**What to do:** Scan the records for the string "triangle"; copy each line where it occurs.

**Source material:**
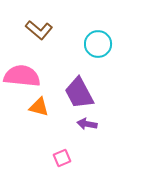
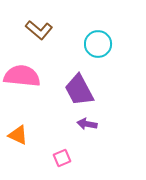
purple trapezoid: moved 3 px up
orange triangle: moved 21 px left, 28 px down; rotated 10 degrees clockwise
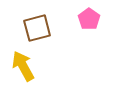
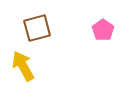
pink pentagon: moved 14 px right, 11 px down
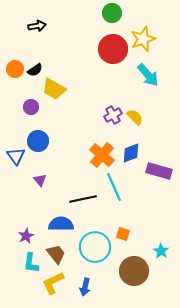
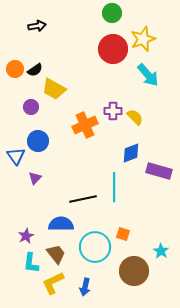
purple cross: moved 4 px up; rotated 30 degrees clockwise
orange cross: moved 17 px left, 30 px up; rotated 25 degrees clockwise
purple triangle: moved 5 px left, 2 px up; rotated 24 degrees clockwise
cyan line: rotated 24 degrees clockwise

**Output for this task:**
orange triangle: moved 21 px left, 28 px down; rotated 10 degrees clockwise
purple triangle: moved 5 px left, 2 px up; rotated 24 degrees clockwise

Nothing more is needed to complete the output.